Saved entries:
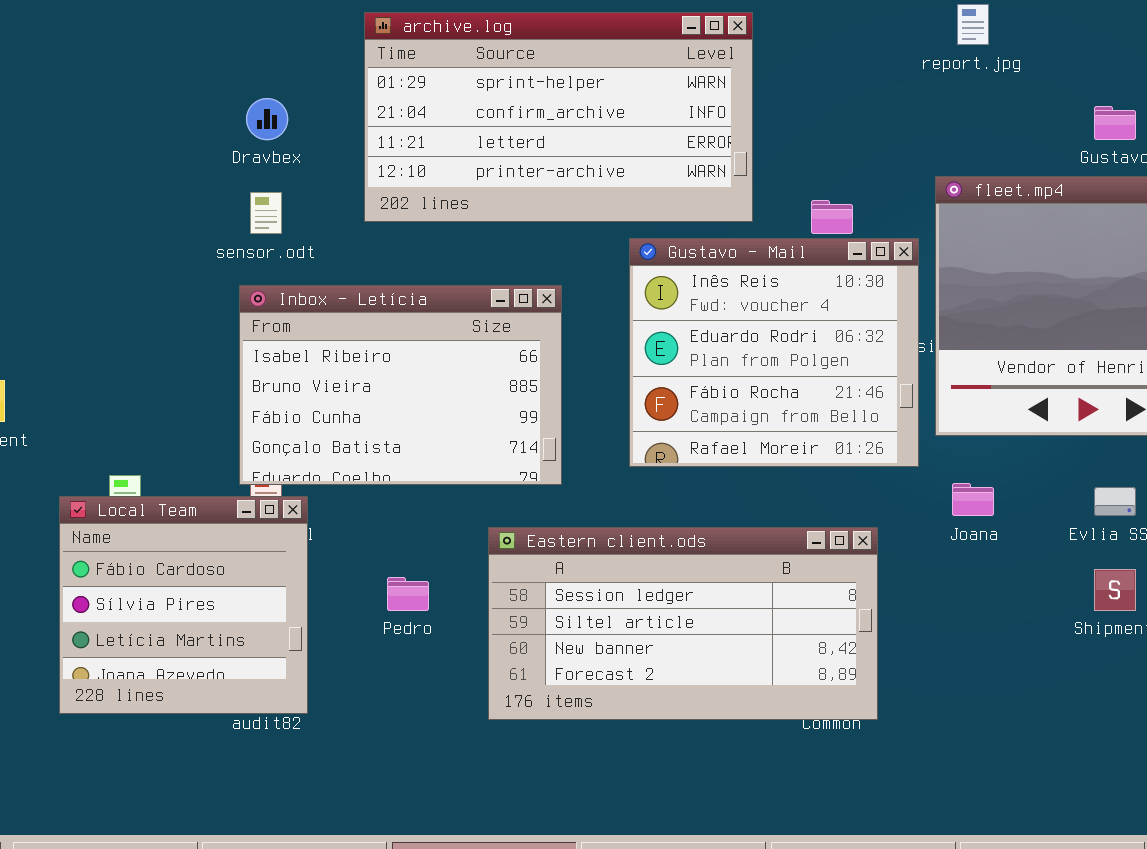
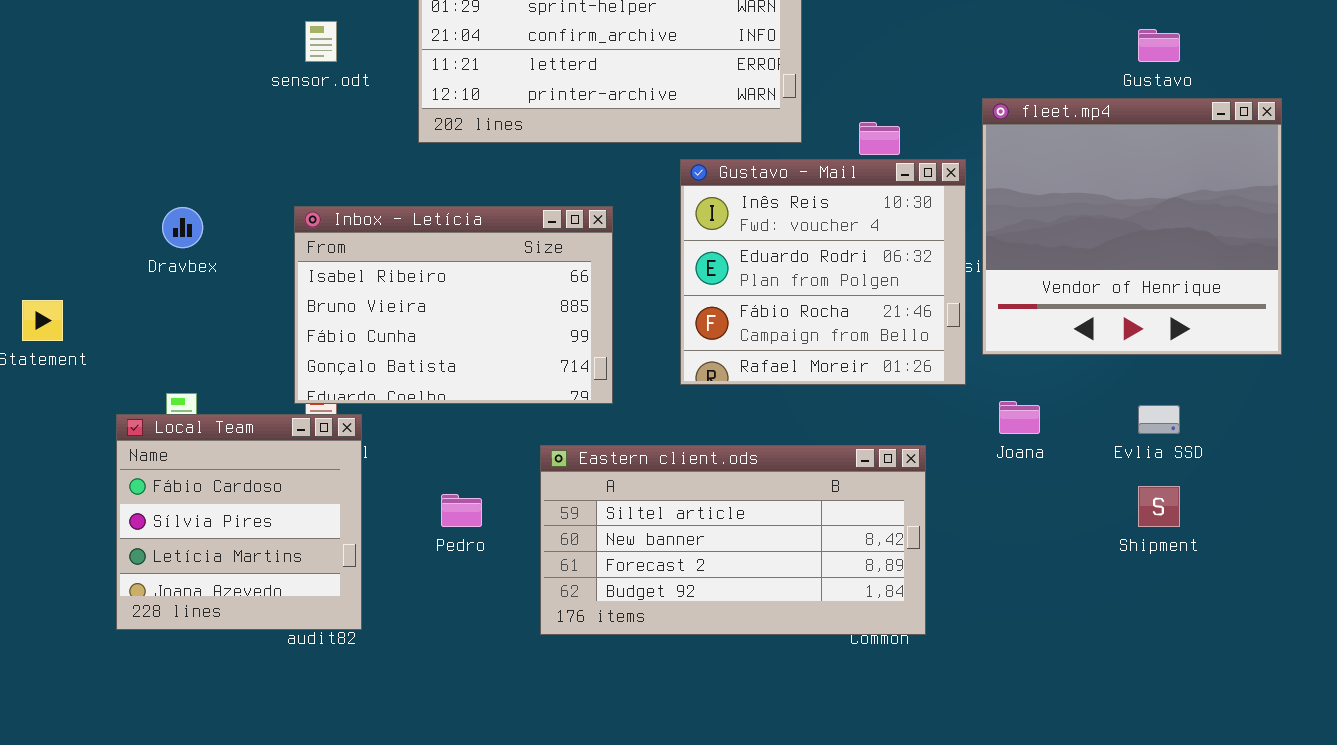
Dravbex: [246,98,288,140] -> [162,207,203,248], moved
sensor.odt: [250,192,282,234] -> [305,21,337,62], moved
Eastern client.ods: [488,527,878,720] -> [540,445,926,635], scrolled down 1 row

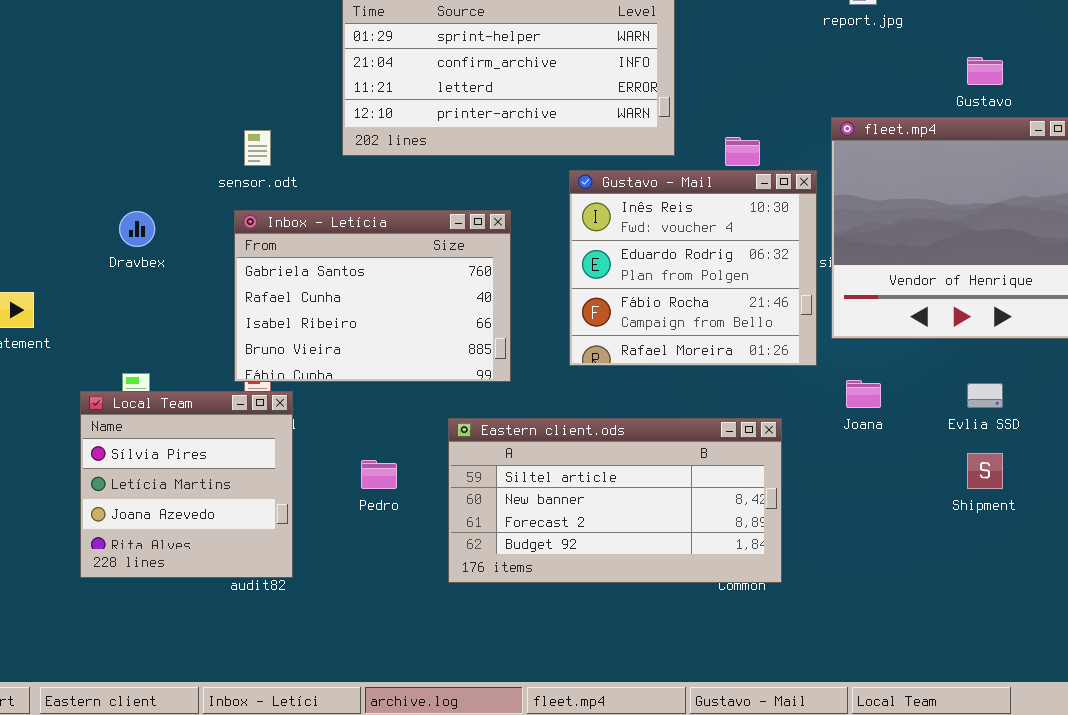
sensor.odt: [305,21,337,62] -> [244,130,271,166], moved
Inbox - Letícia: [294,206,613,404] -> [234,210,511,382], scrolled up 2 rows
Local Team: [116,414,362,630] -> [80,391,293,578], scrolled down 1 row

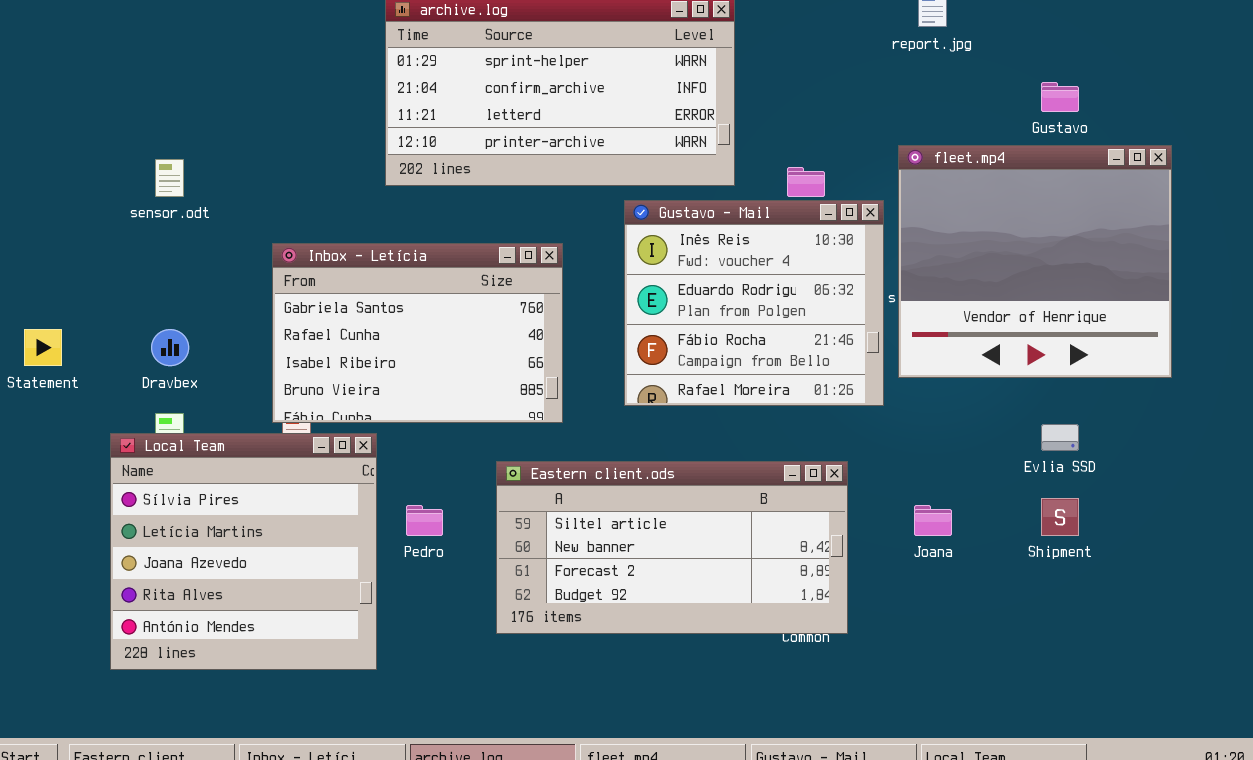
sensor.odt: [244,130,271,166] -> [155,159,184,197], moved
Dravbex: [119,211,155,247] -> [151,329,189,366], moved
Joana: [846,380,881,408] -> [914,505,952,536], moved
Local Team: [80,391,293,578] -> [110,433,377,670], resized

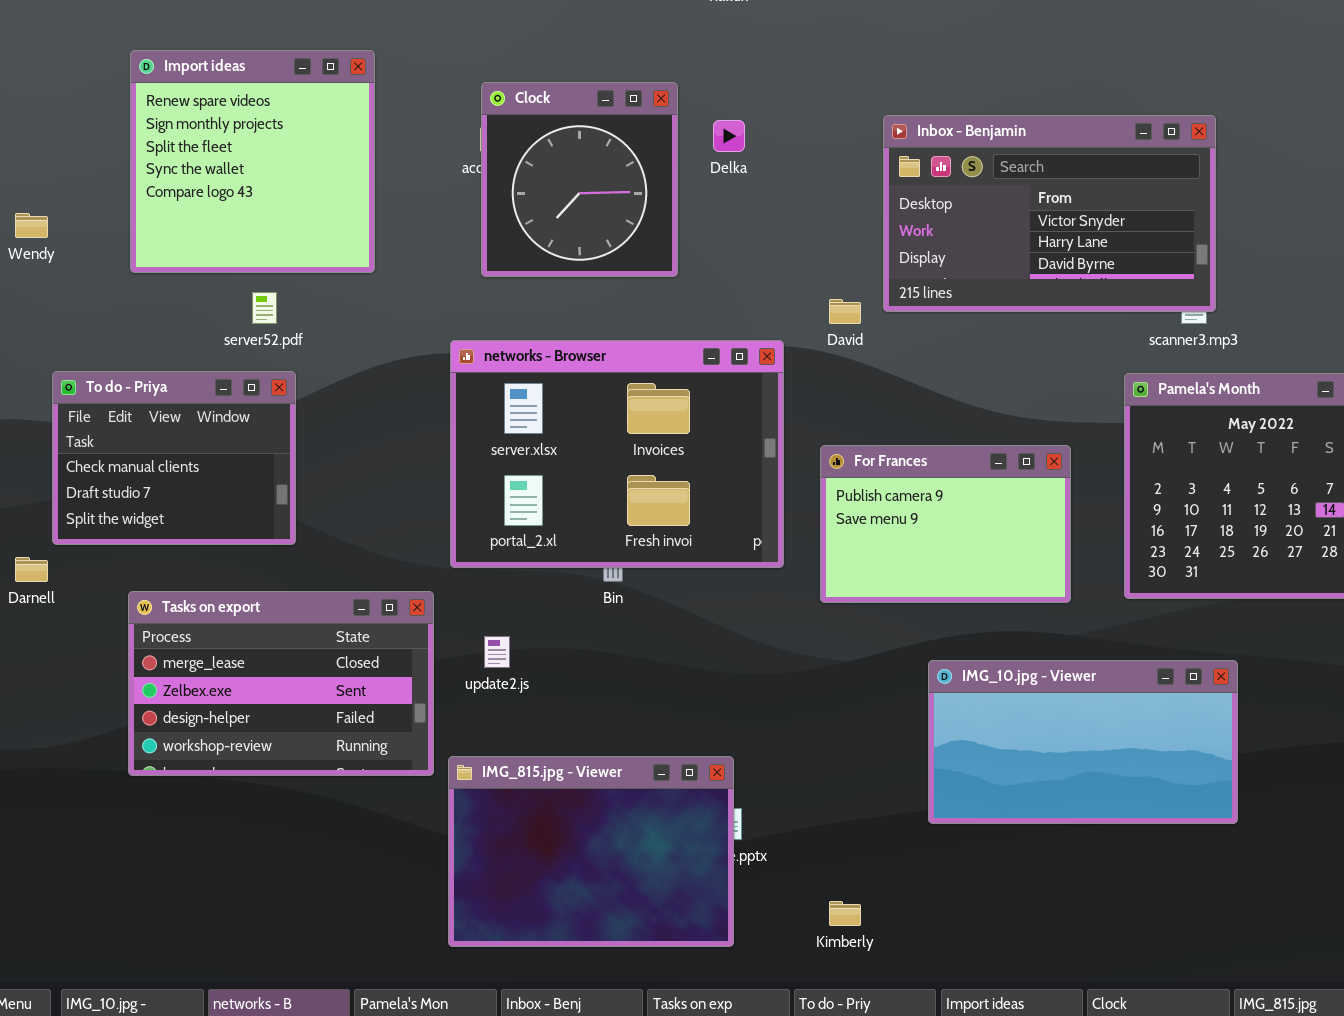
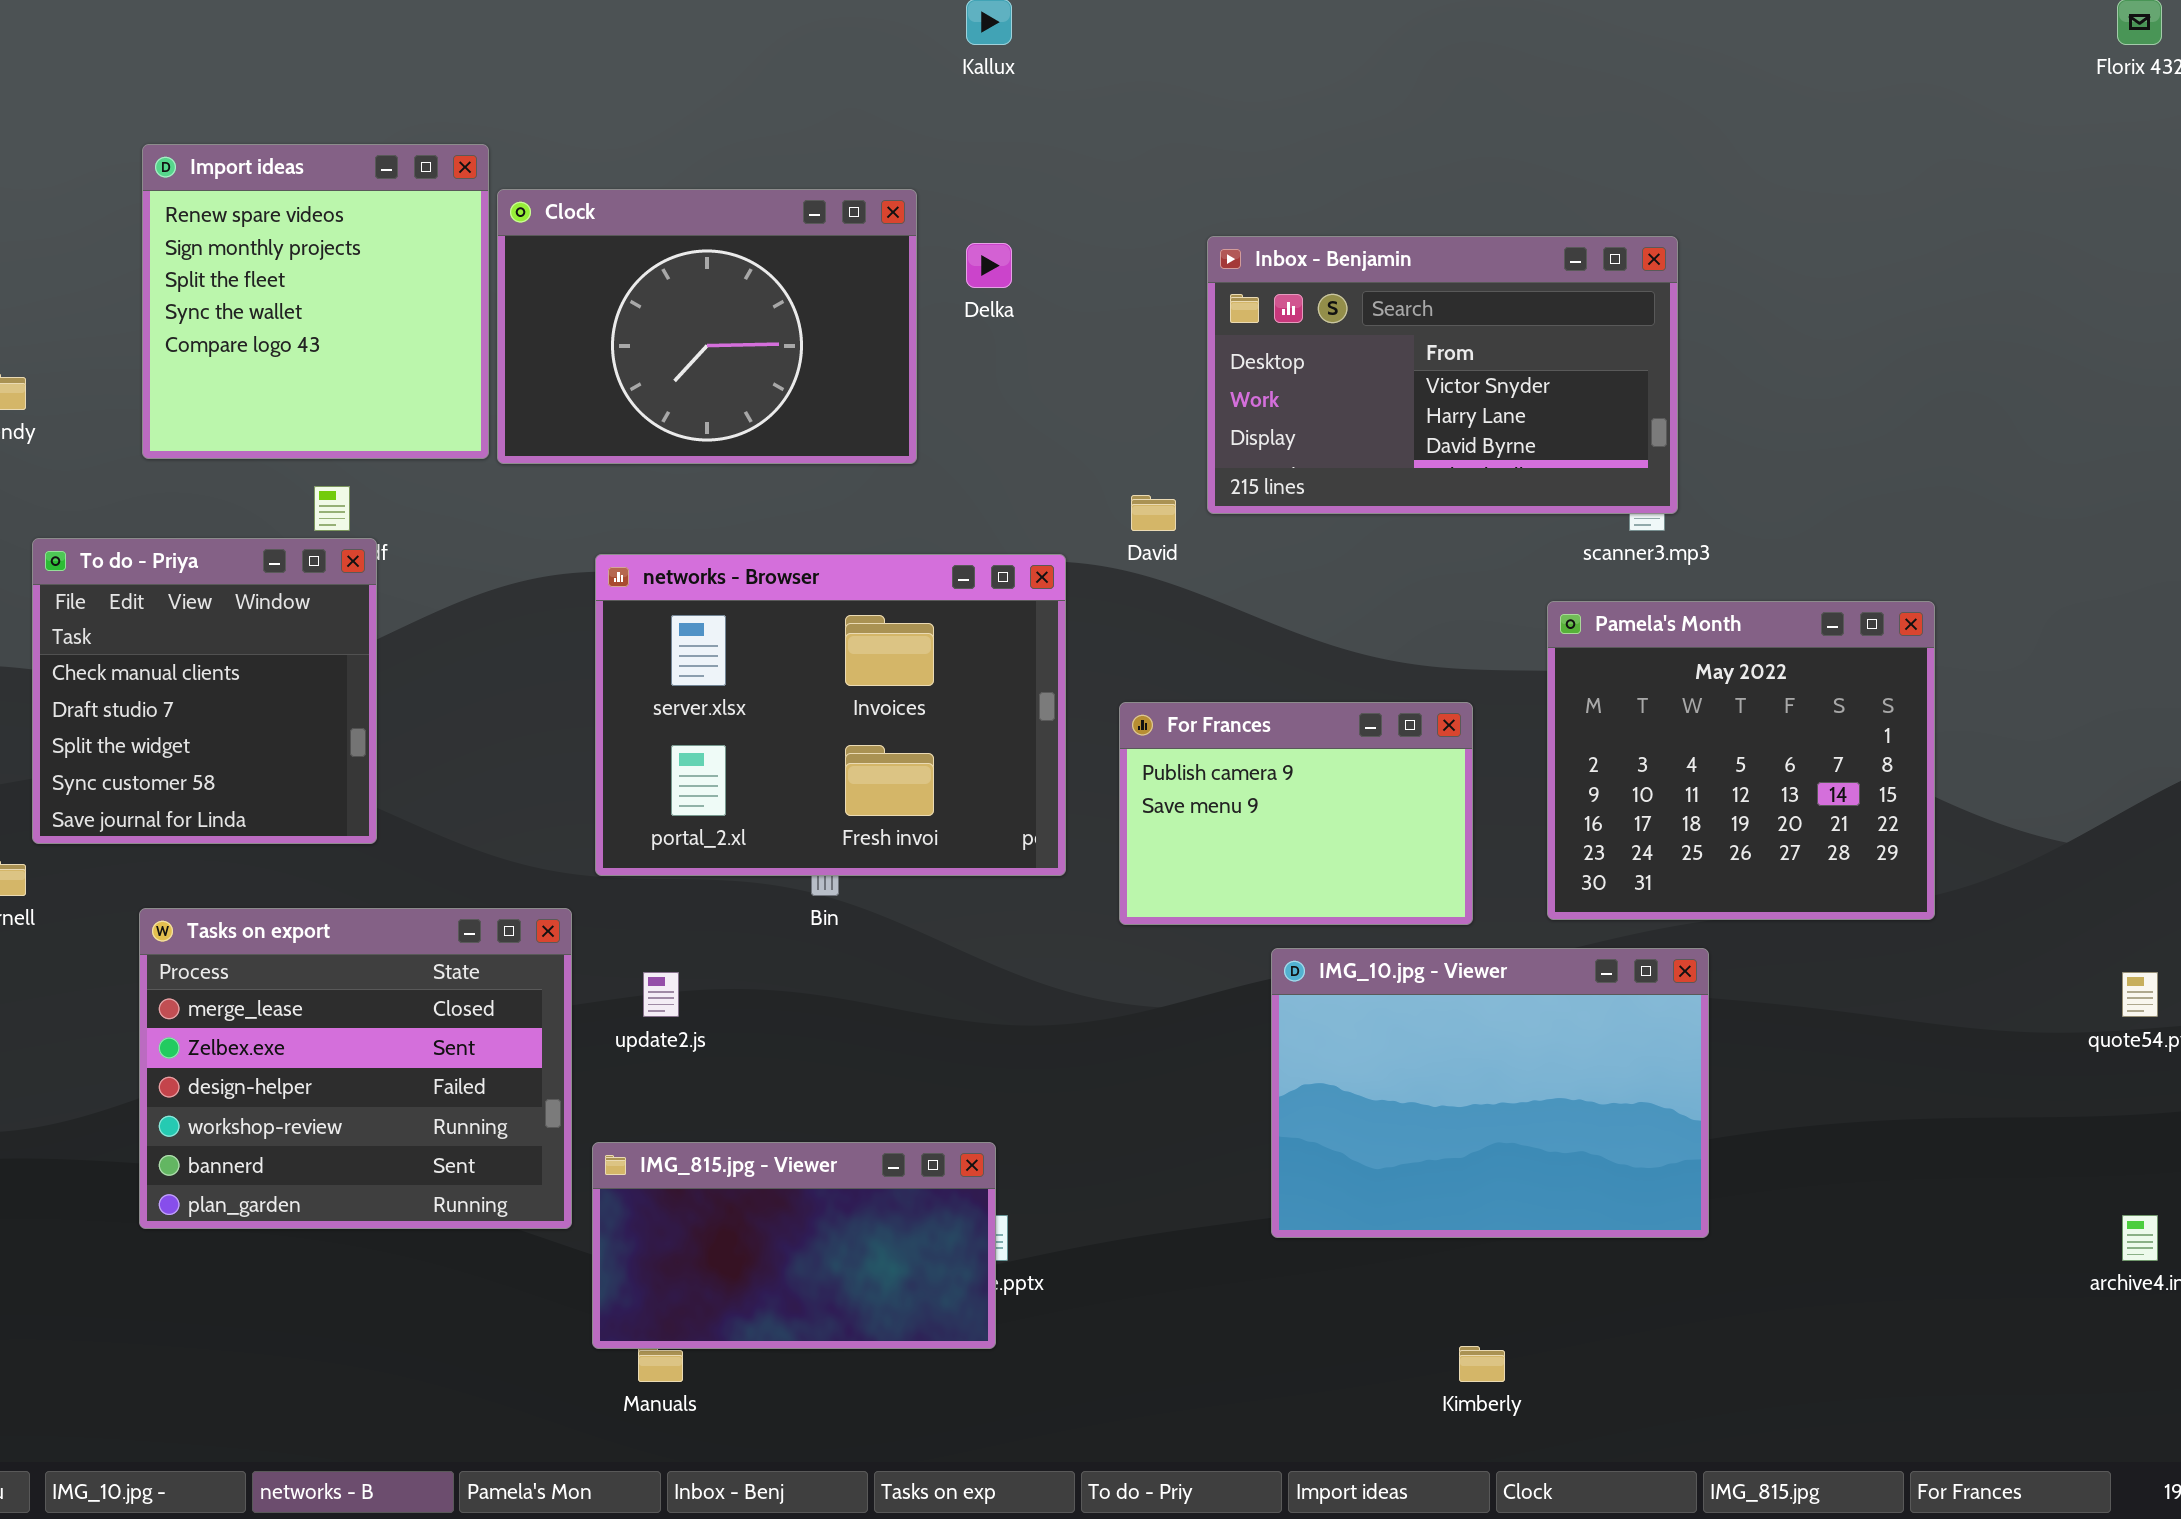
Clock: [481,82,678,277] -> [497,189,917,464], resized
To do - Priya: [52,371,296,545] -> [32,538,377,844], resized
Tasks on export: [128,591,434,776] -> [139,908,572,1229], resized
IMG_10.jpg - Viewer: [928,660,1238,824] -> [1271,948,1709,1238], resized
IMG_815.jpg - Viewer: [448,756,734,947] -> [592,1142,996,1349], resized
Kimberly: [829,901,861,926] -> [1459,1346,1505,1382], moved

* [TASK DIRECTIONS] Pictures are to be left out; all else in the entries above is to be quoted exactly.

* [EXERCISE RESULT]
Dravbex: [246,98,288,140] -> [162,207,203,248], moved
sensor.odt: [250,192,282,234] -> [305,21,337,62], moved
Eastern client.ods: [488,527,878,720] -> [540,445,926,635], scrolled down 1 row

sensor.odt: [305,21,337,62] -> [244,130,271,166], moved
Inbox - Letícia: [294,206,613,404] -> [234,210,511,382], scrolled up 2 rows
Local Team: [116,414,362,630] -> [80,391,293,578], scrolled down 1 row

sensor.odt: [244,130,271,166] -> [155,159,184,197], moved
Dravbex: [119,211,155,247] -> [151,329,189,366], moved
Joana: [846,380,881,408] -> [914,505,952,536], moved
Local Team: [80,391,293,578] -> [110,433,377,670], resized

Clock: [481,82,678,277] -> [497,189,917,464], resized
To do - Priya: [52,371,296,545] -> [32,538,377,844], resized
Tasks on export: [128,591,434,776] -> [139,908,572,1229], resized
IMG_10.jpg - Viewer: [928,660,1238,824] -> [1271,948,1709,1238], resized
IMG_815.jpg - Viewer: [448,756,734,947] -> [592,1142,996,1349], resized
Kimberly: [829,901,861,926] -> [1459,1346,1505,1382], moved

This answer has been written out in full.